= Beginning of Section =

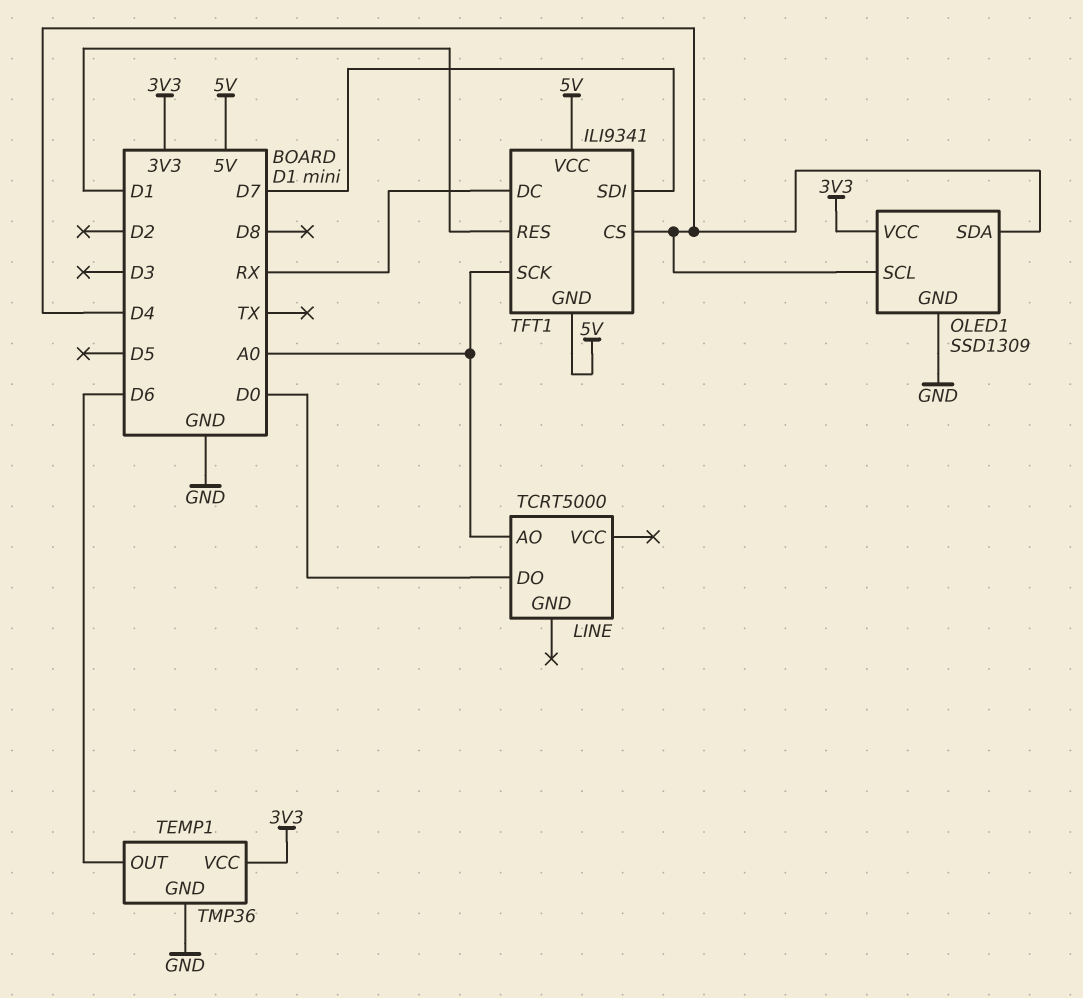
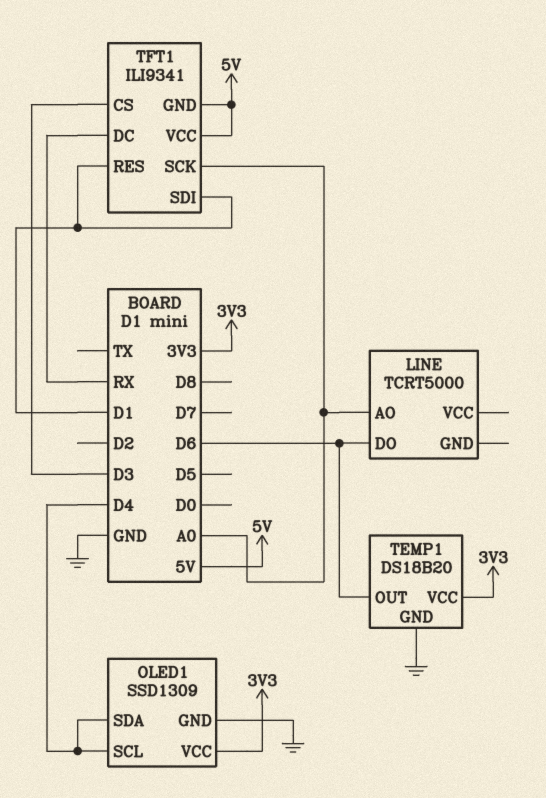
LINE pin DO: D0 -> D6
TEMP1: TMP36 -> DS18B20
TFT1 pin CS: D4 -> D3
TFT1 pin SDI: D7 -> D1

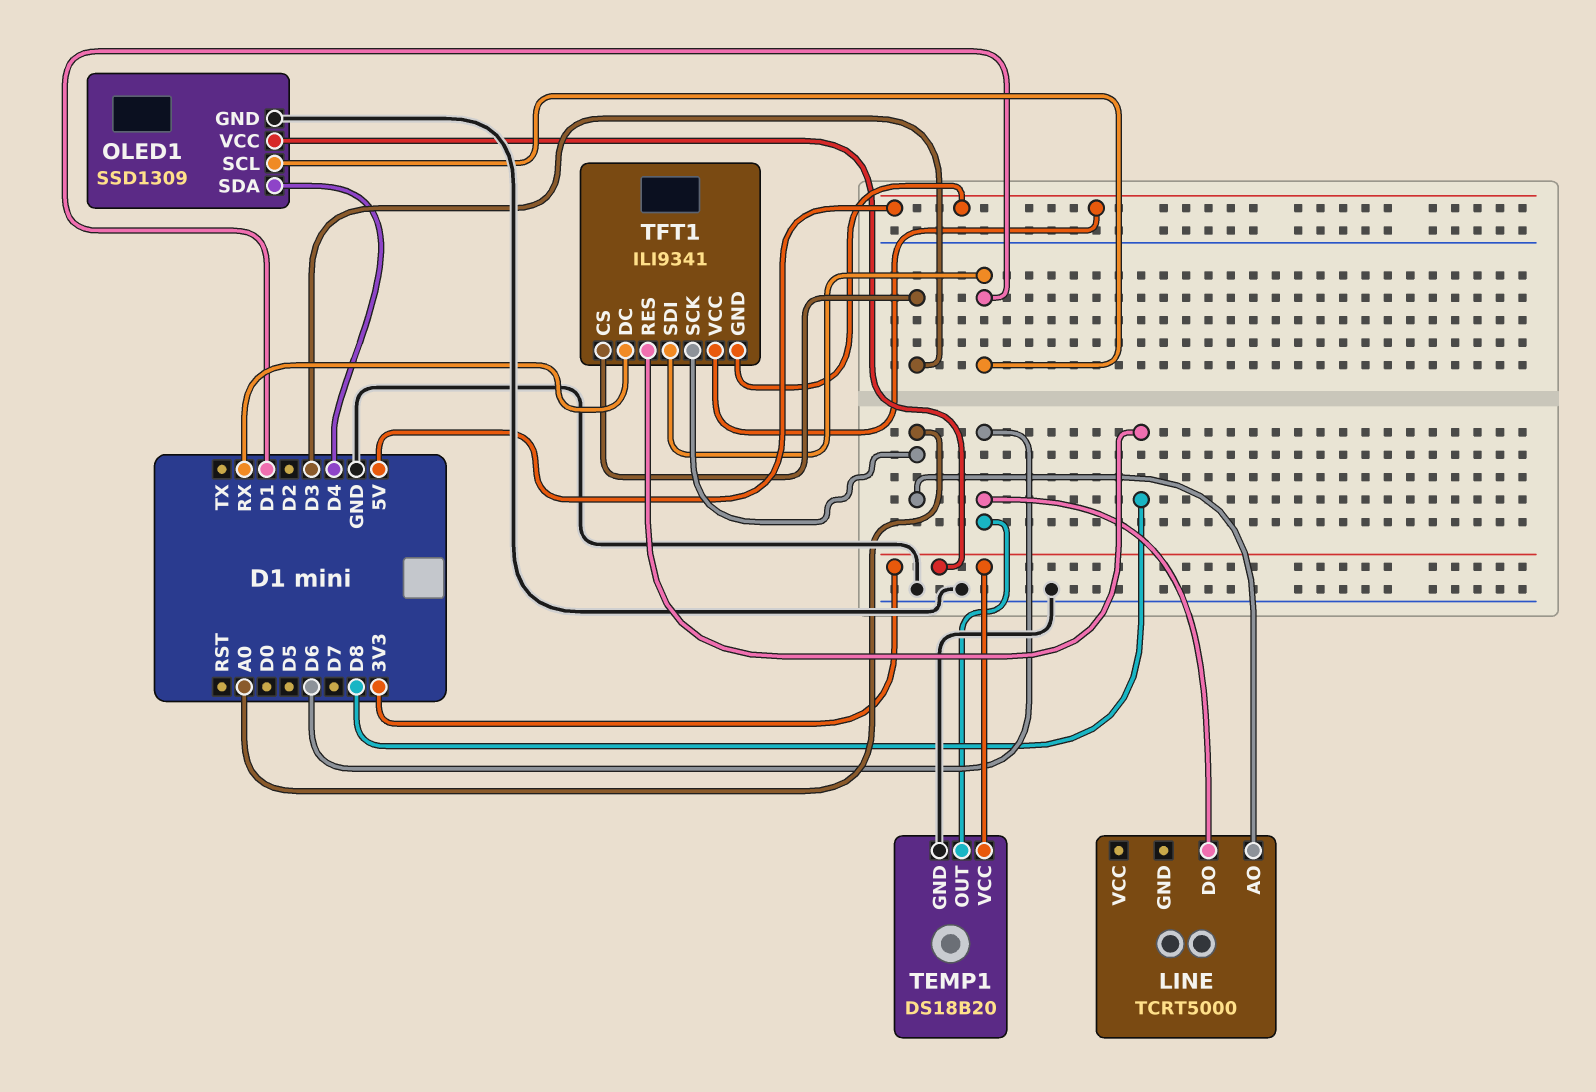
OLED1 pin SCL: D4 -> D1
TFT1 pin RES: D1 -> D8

= End of Section =

### TASK REQUIREMENTS
Go through the material above and retype every line exactly, without the images.

### WRITTEN RESPONSE
LINE pin DO: D0 -> D6
TEMP1: TMP36 -> DS18B20
TFT1 pin CS: D4 -> D3
TFT1 pin SDI: D7 -> D1

OLED1 pin SCL: D4 -> D1
TFT1 pin RES: D1 -> D8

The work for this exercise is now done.